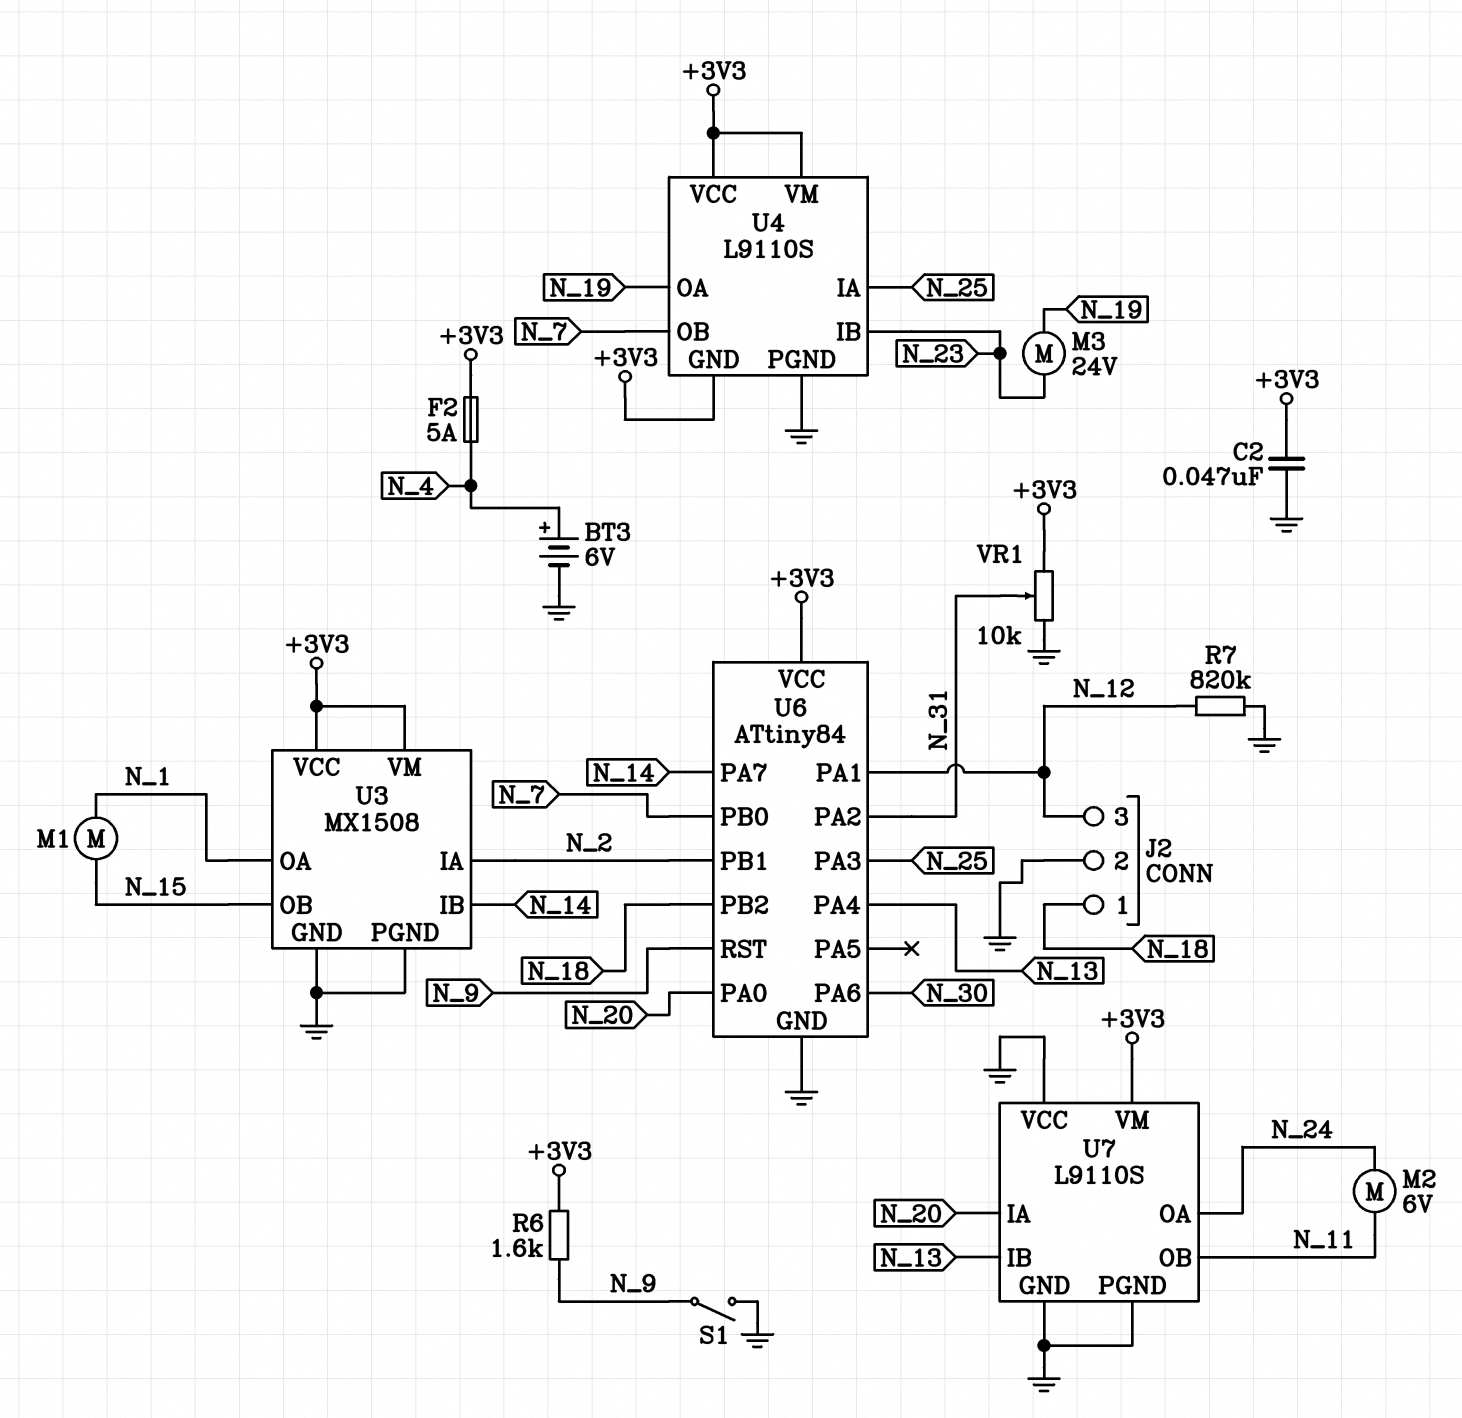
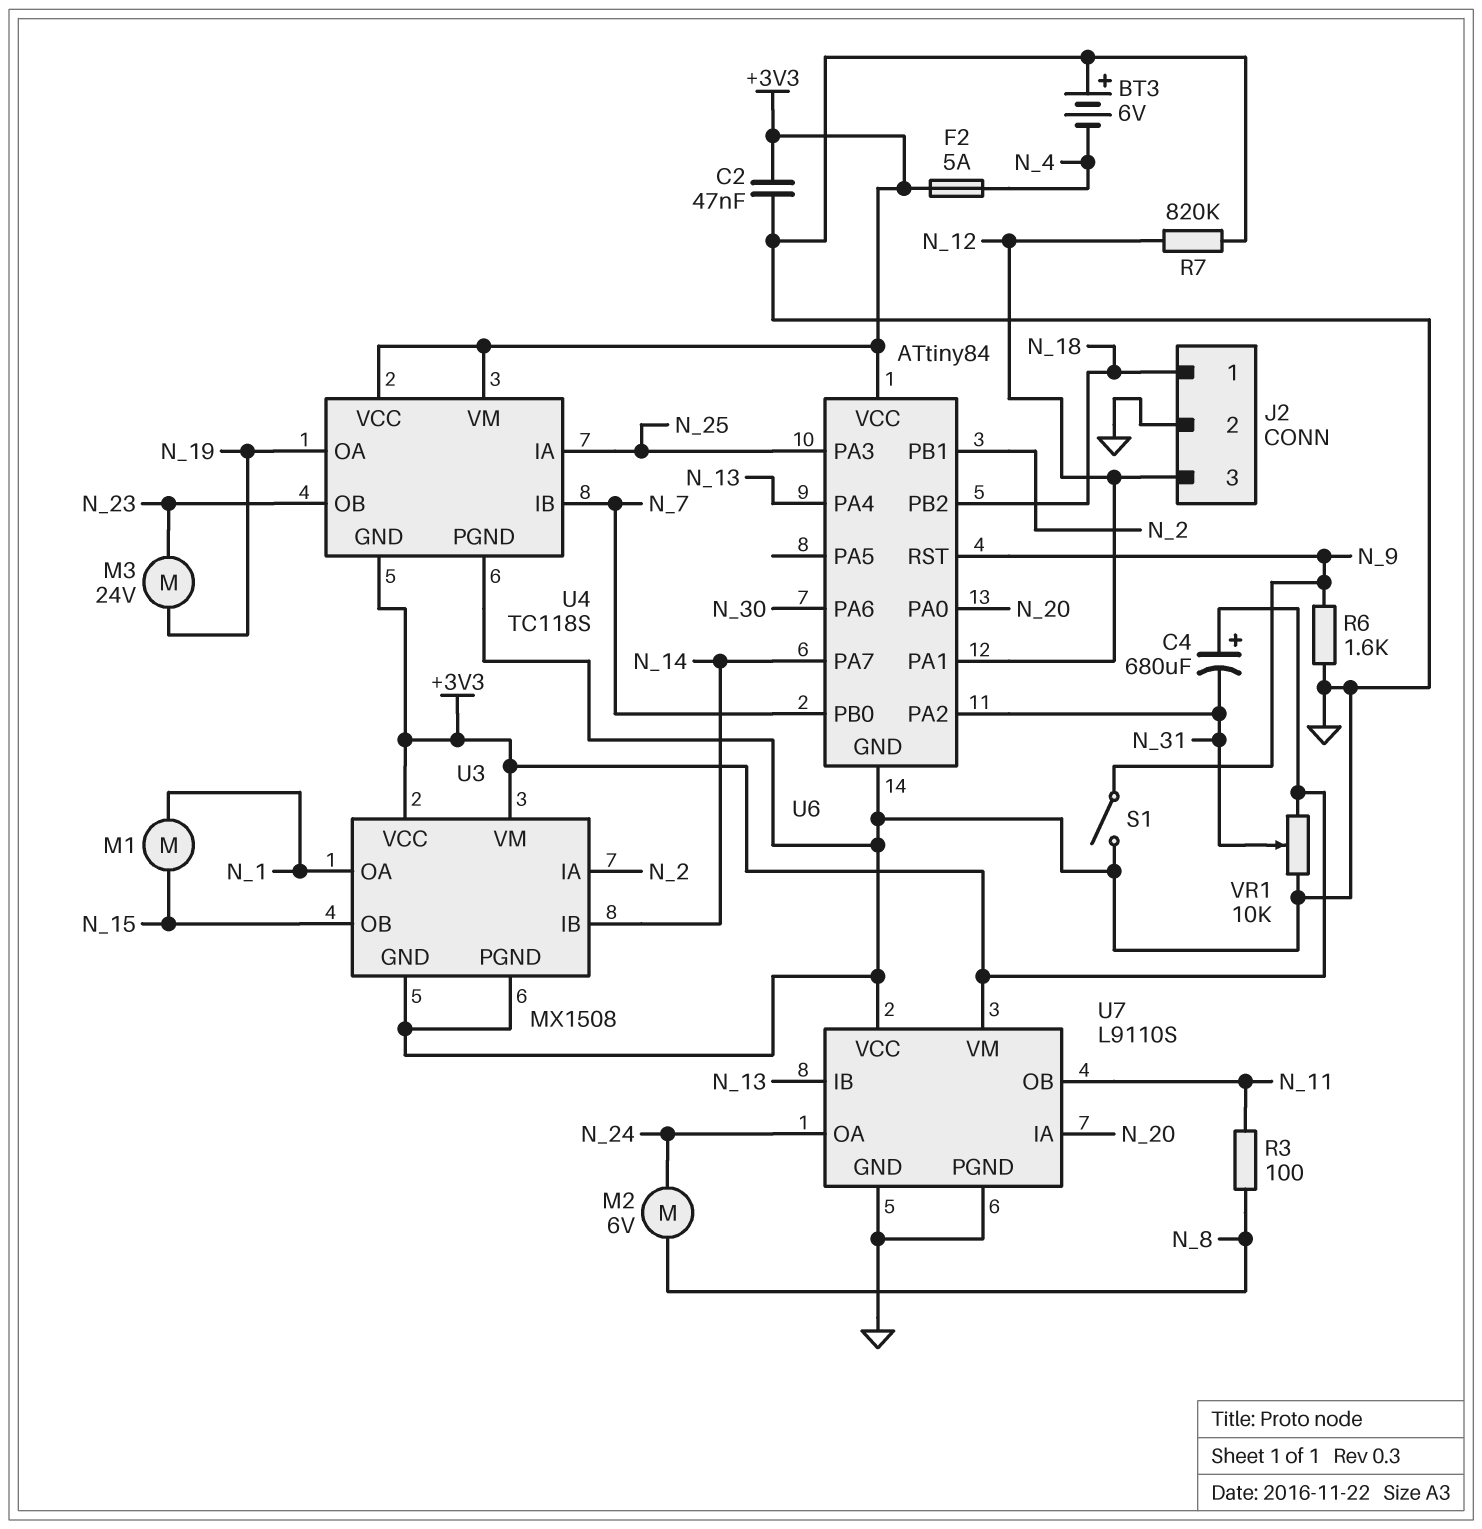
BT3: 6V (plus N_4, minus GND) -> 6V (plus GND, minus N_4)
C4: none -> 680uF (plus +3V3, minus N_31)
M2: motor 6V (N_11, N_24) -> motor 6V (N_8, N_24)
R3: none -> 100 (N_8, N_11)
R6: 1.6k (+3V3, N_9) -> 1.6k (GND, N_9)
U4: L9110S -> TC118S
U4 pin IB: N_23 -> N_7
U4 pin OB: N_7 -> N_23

----------------------------------------

WORK TASK: Except for the pictures, please retype the listing above exactly.

EXERCISE ANSWER:
BT3: 6V (plus N_4, minus GND) -> 6V (plus GND, minus N_4)
C4: none -> 680uF (plus +3V3, minus N_31)
M2: motor 6V (N_11, N_24) -> motor 6V (N_8, N_24)
R3: none -> 100 (N_8, N_11)
R6: 1.6k (+3V3, N_9) -> 1.6k (GND, N_9)
U4: L9110S -> TC118S
U4 pin IB: N_23 -> N_7
U4 pin OB: N_7 -> N_23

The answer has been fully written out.